:: Provided records ::
****

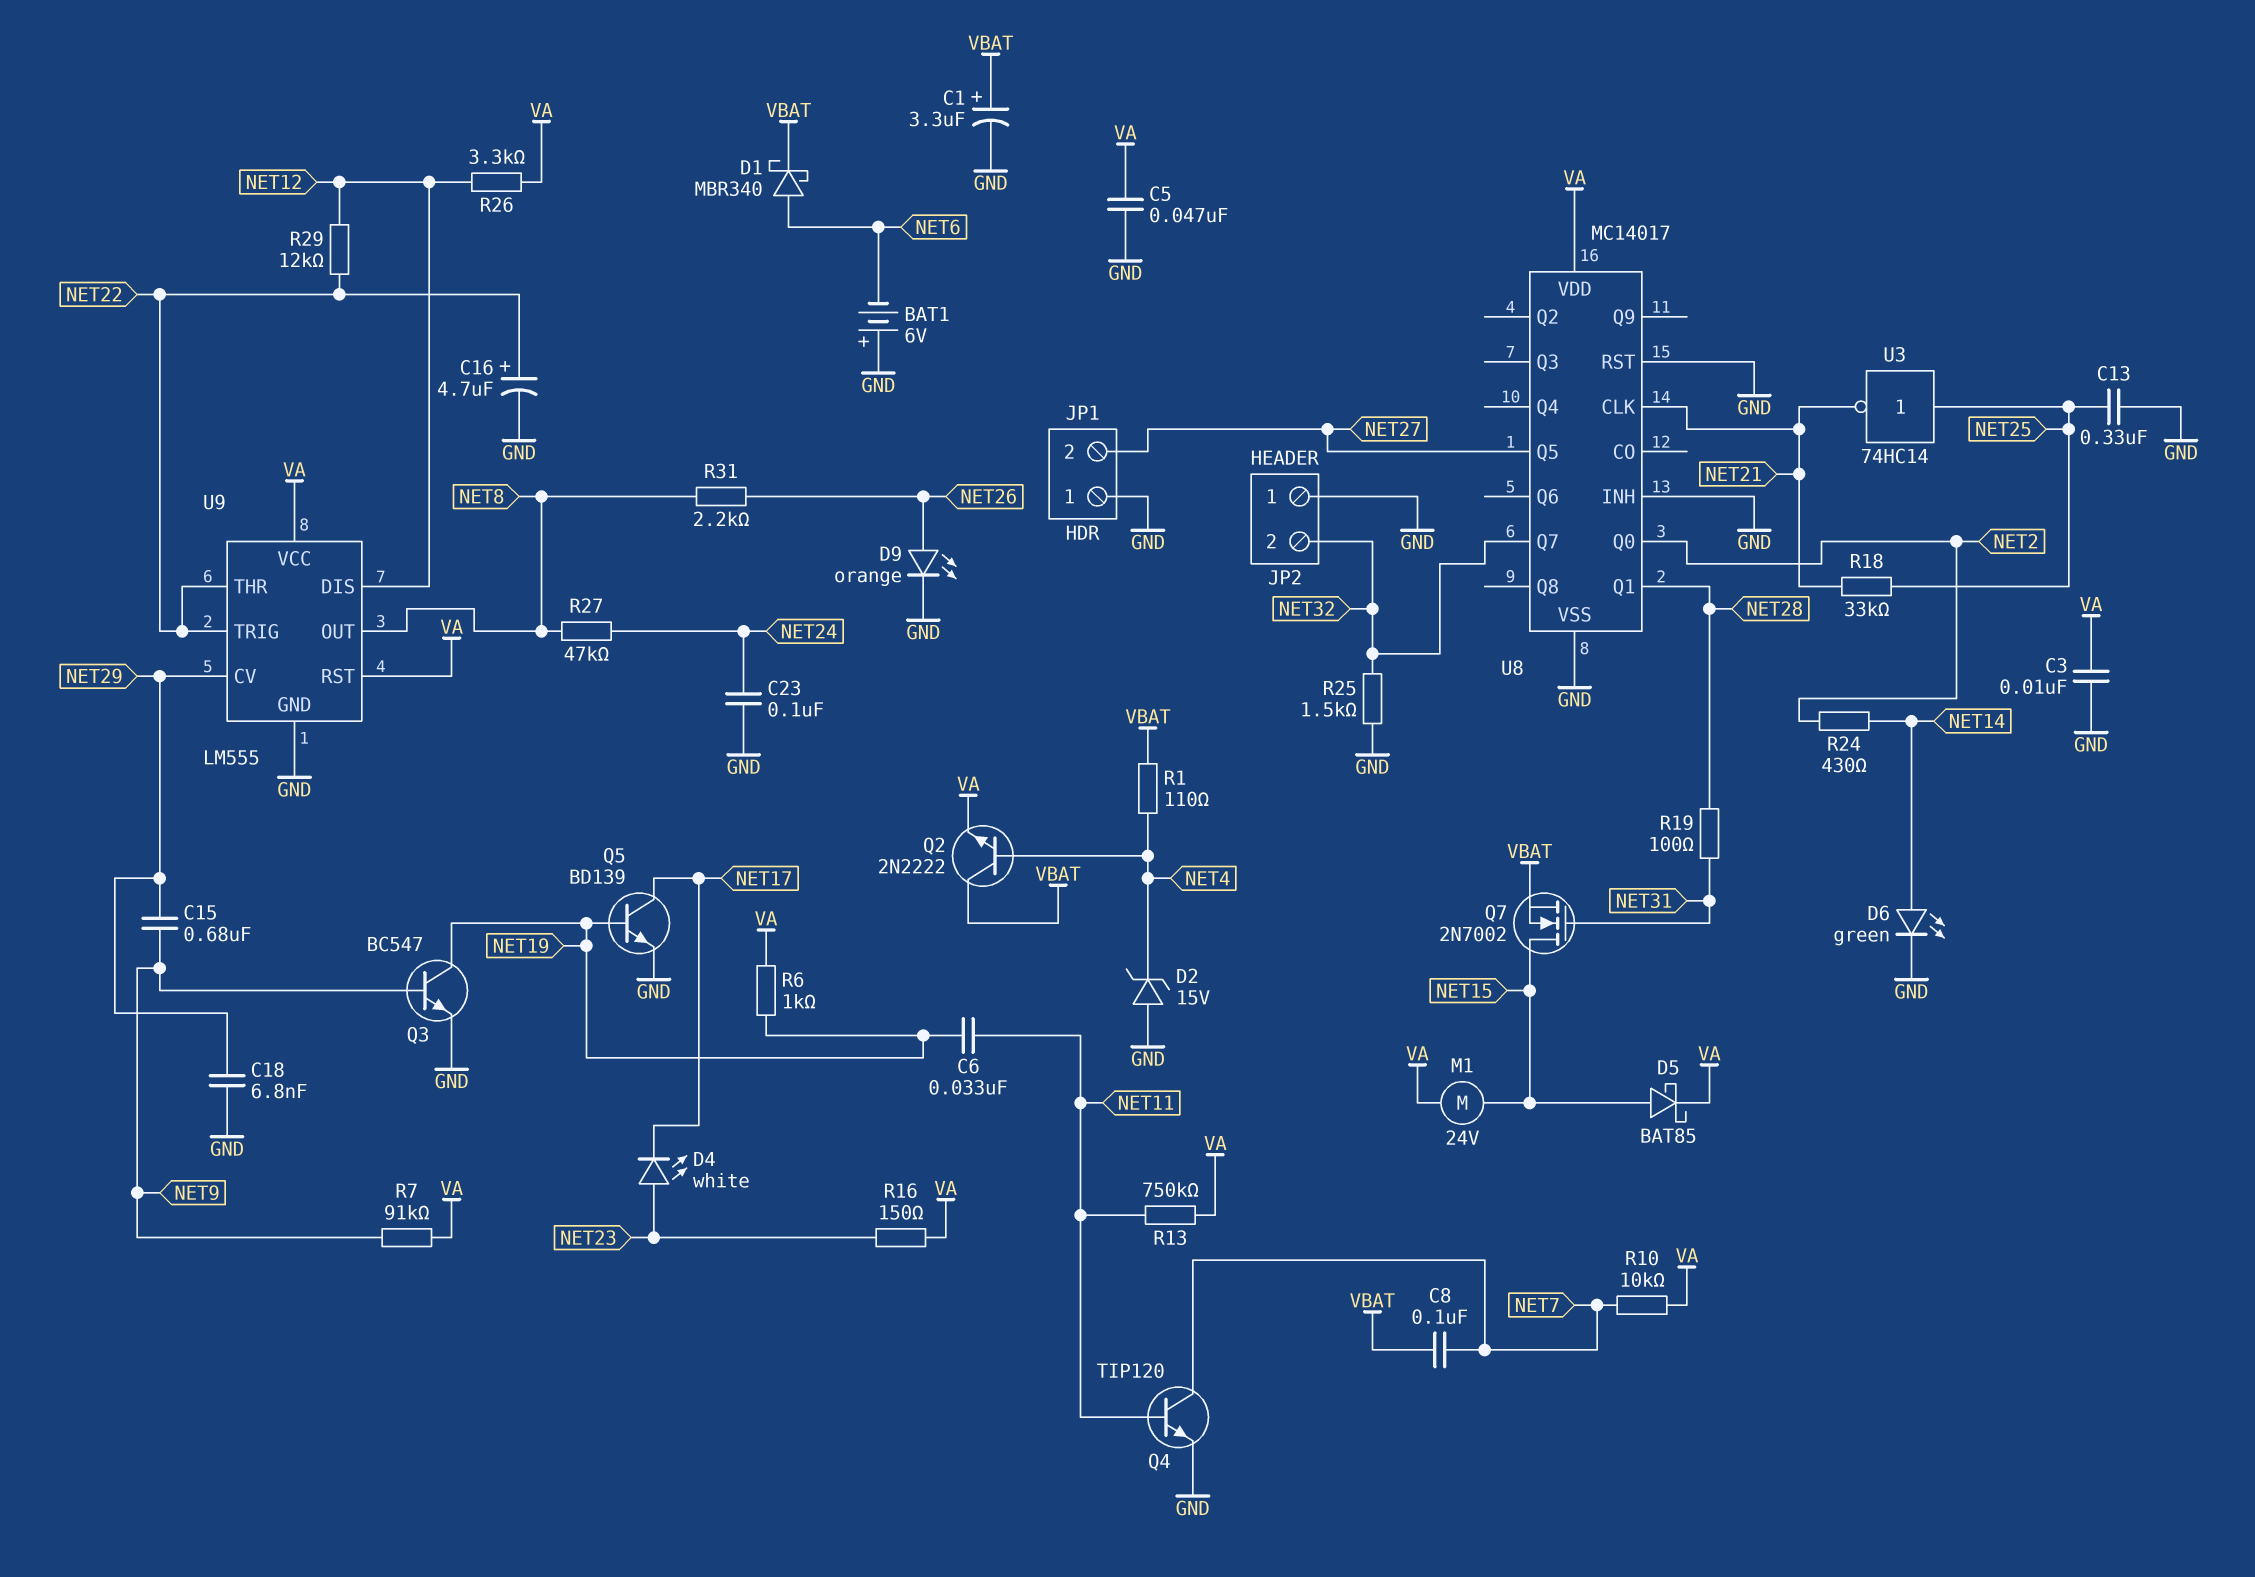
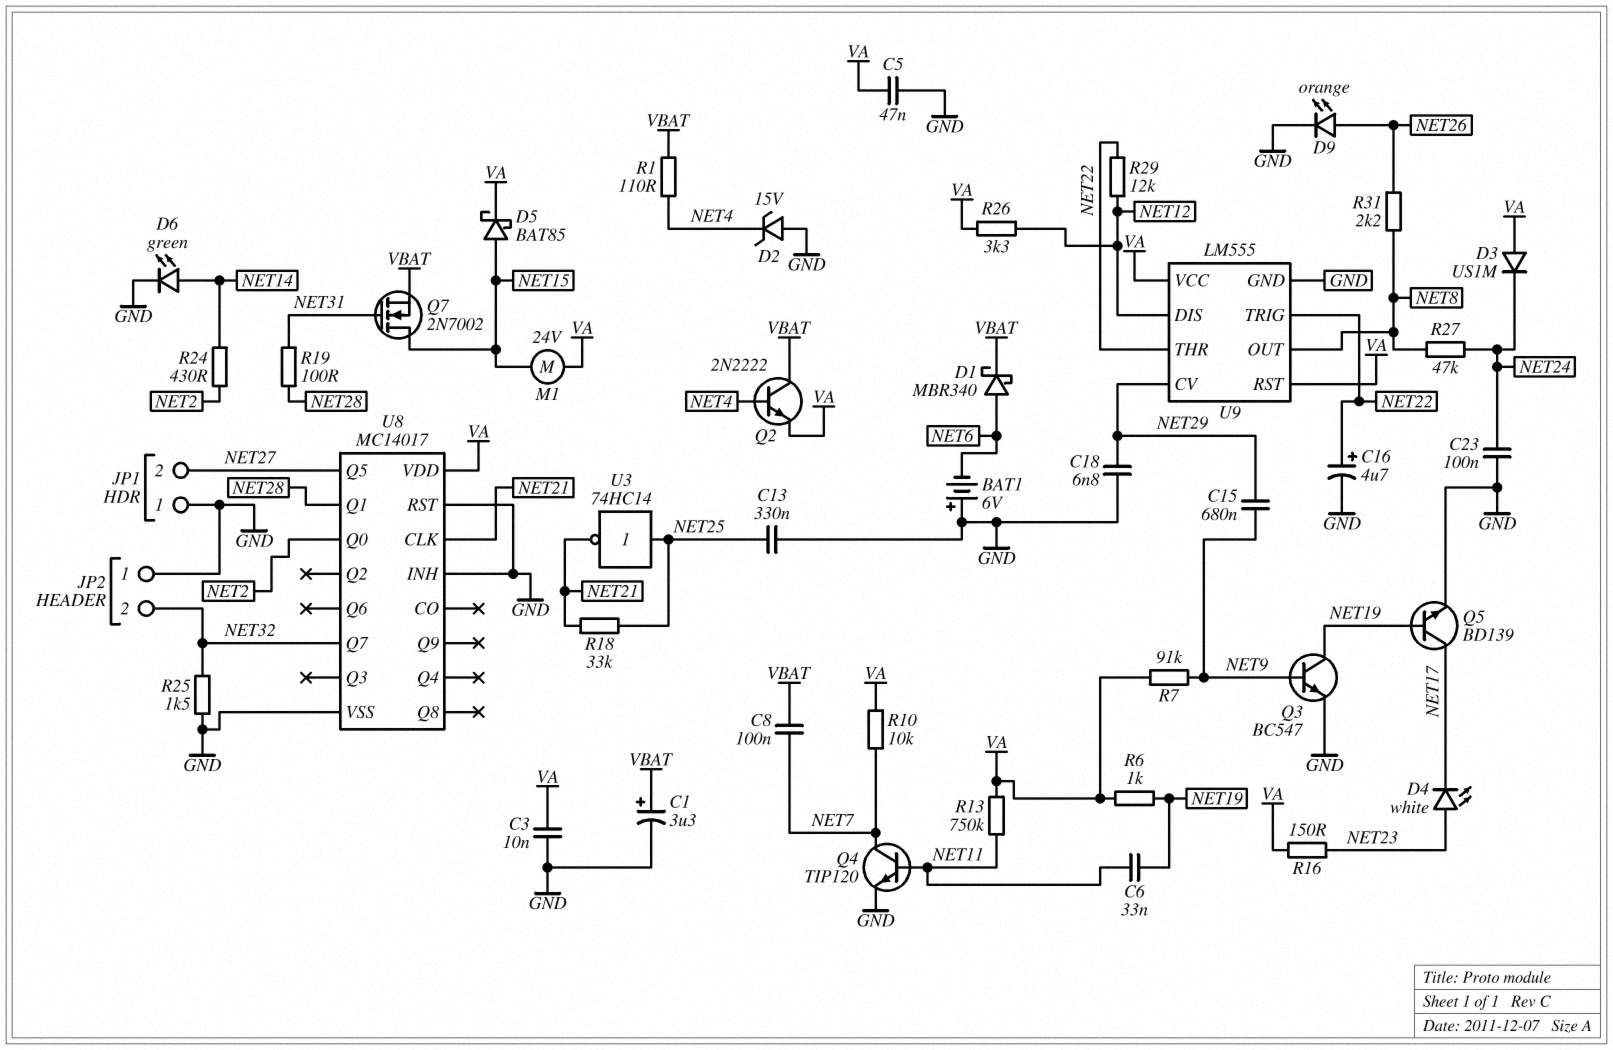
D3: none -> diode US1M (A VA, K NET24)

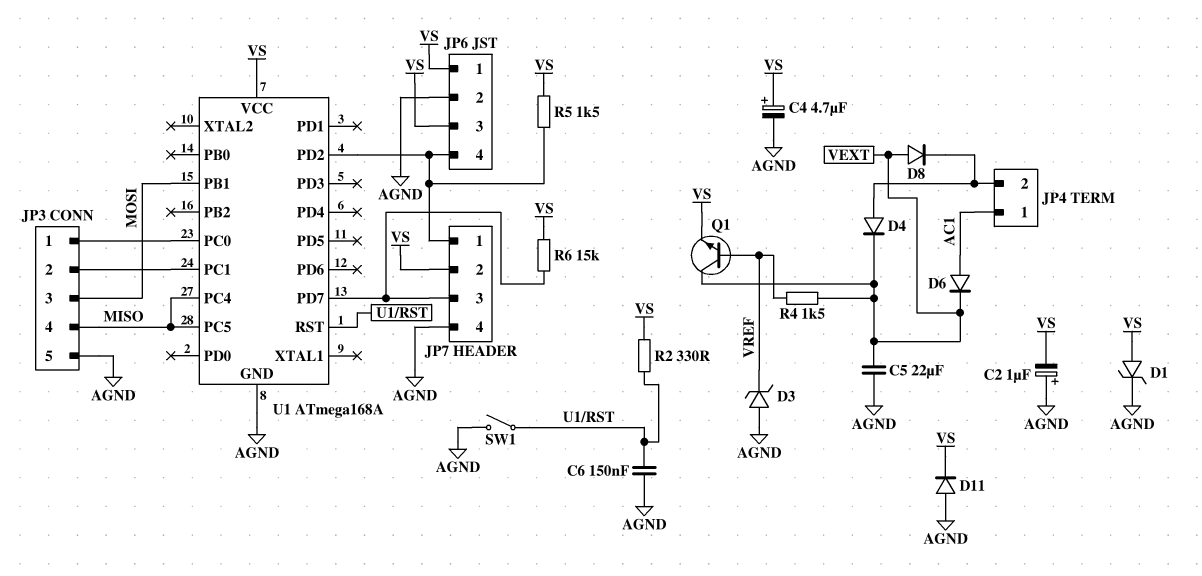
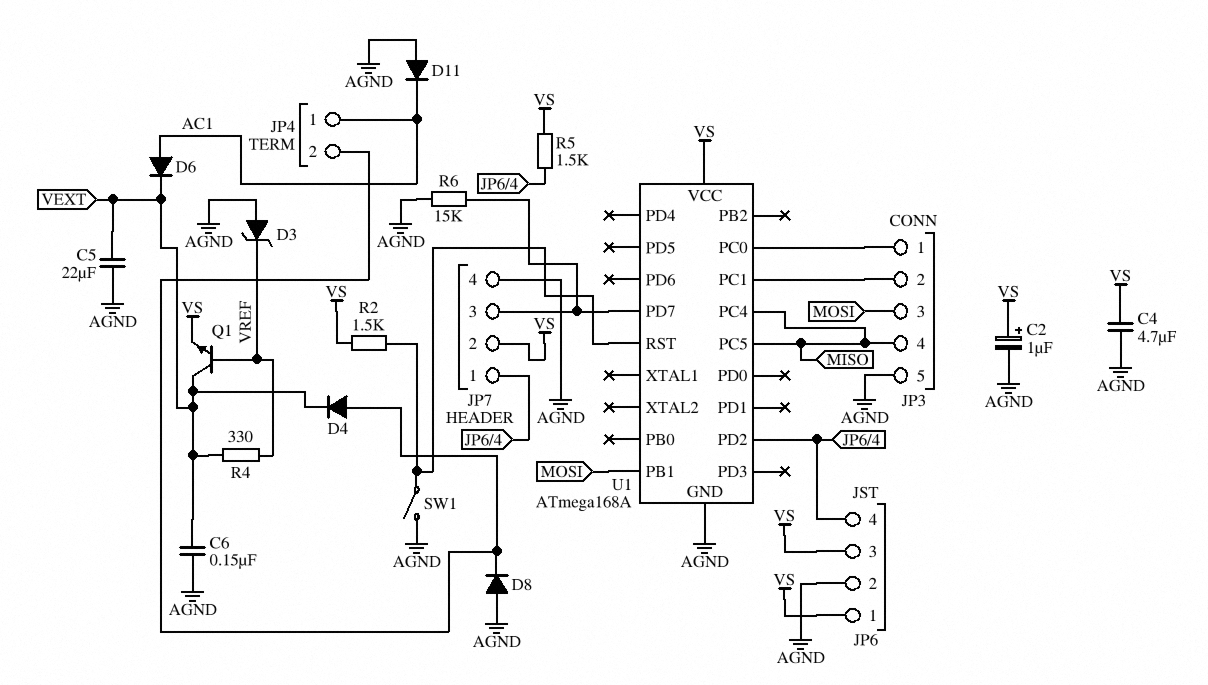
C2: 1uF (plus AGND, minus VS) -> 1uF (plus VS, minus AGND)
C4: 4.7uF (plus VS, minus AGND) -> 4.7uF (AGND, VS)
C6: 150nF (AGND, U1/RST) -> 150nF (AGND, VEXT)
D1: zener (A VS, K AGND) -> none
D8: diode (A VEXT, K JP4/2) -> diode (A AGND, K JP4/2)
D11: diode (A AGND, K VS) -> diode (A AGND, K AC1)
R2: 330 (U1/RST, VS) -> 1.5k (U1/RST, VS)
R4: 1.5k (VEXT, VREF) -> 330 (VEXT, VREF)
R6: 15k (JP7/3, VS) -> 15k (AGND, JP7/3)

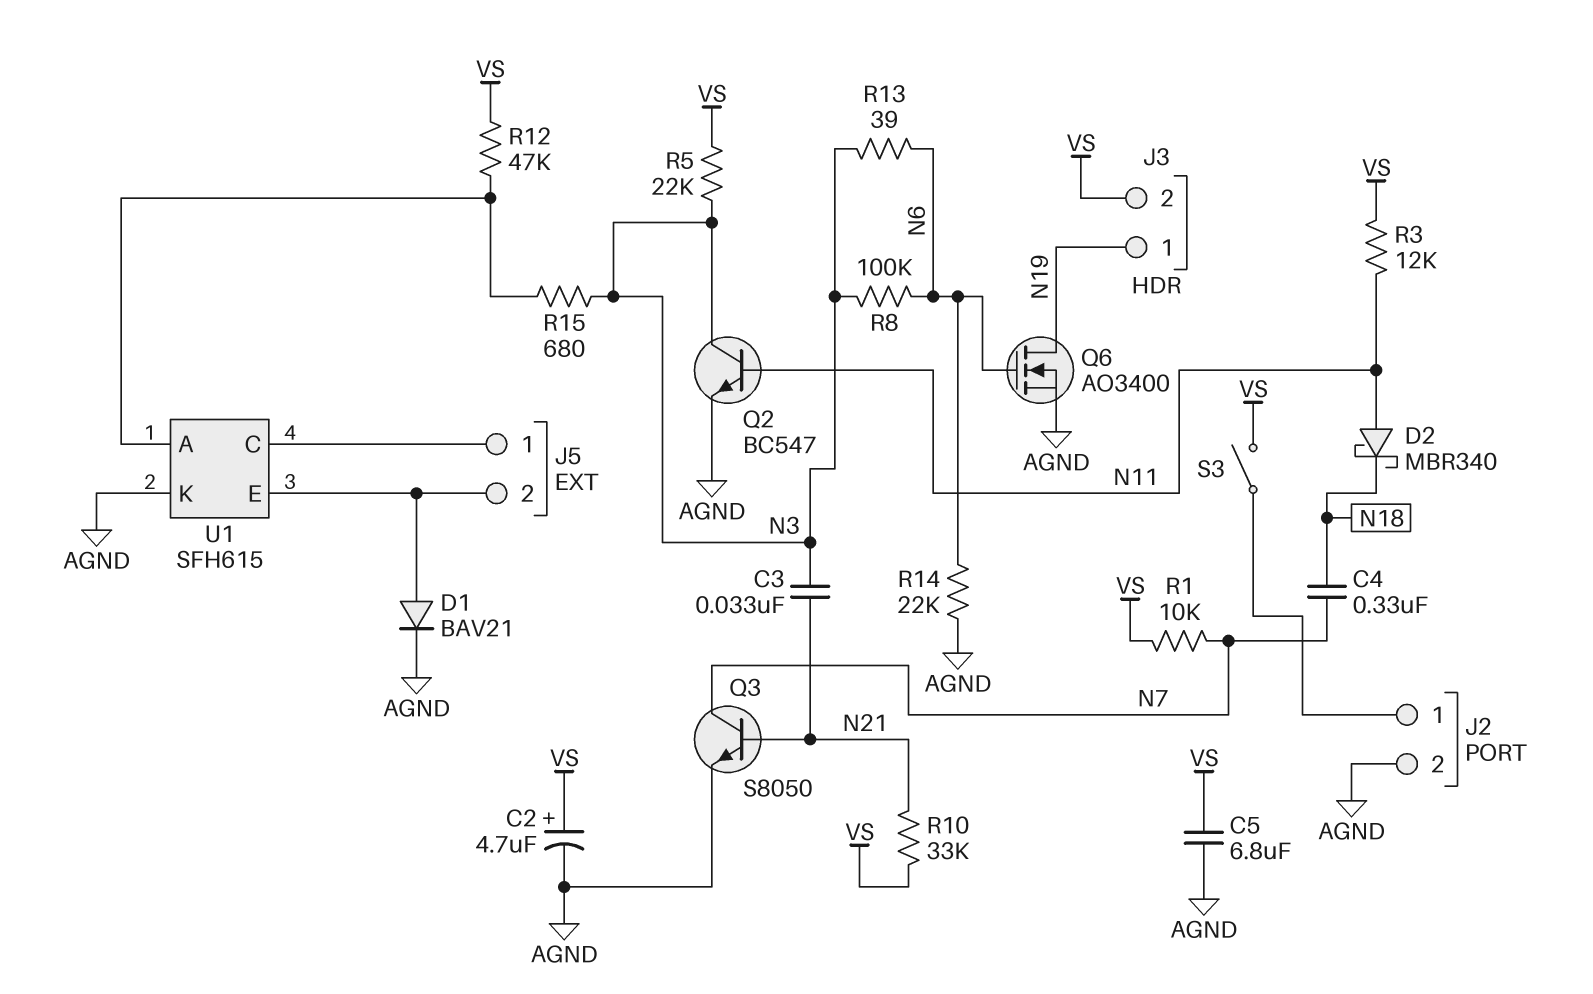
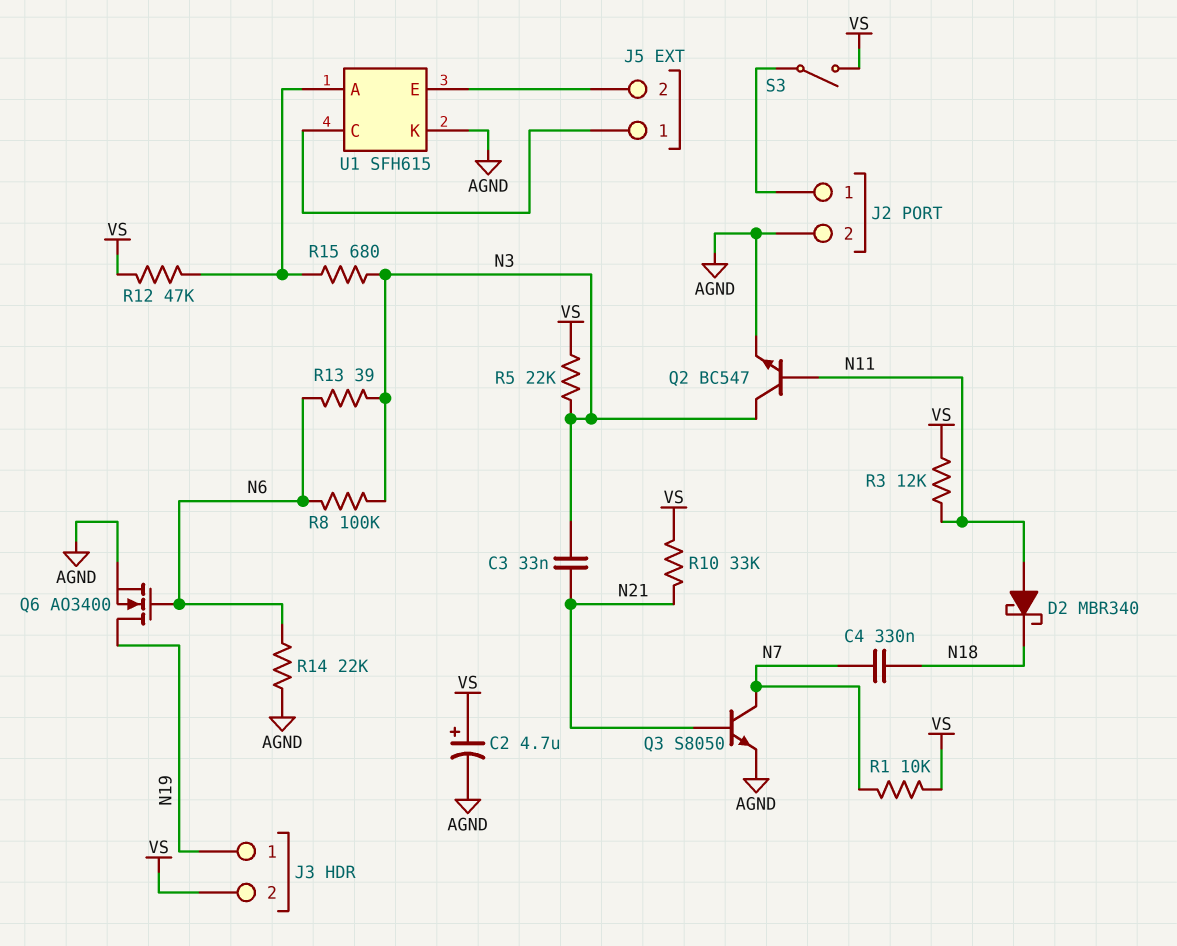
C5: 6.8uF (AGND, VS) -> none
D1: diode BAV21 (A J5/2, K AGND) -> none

****

:: Goal of the exercise ::
Give the data again exactly, image-free.

:: Exercise solution ::
D3: none -> diode US1M (A VA, K NET24)

C2: 1uF (plus AGND, minus VS) -> 1uF (plus VS, minus AGND)
C4: 4.7uF (plus VS, minus AGND) -> 4.7uF (AGND, VS)
C6: 150nF (AGND, U1/RST) -> 150nF (AGND, VEXT)
D1: zener (A VS, K AGND) -> none
D8: diode (A VEXT, K JP4/2) -> diode (A AGND, K JP4/2)
D11: diode (A AGND, K VS) -> diode (A AGND, K AC1)
R2: 330 (U1/RST, VS) -> 1.5k (U1/RST, VS)
R4: 1.5k (VEXT, VREF) -> 330 (VEXT, VREF)
R6: 15k (JP7/3, VS) -> 15k (AGND, JP7/3)

C5: 6.8uF (AGND, VS) -> none
D1: diode BAV21 (A J5/2, K AGND) -> none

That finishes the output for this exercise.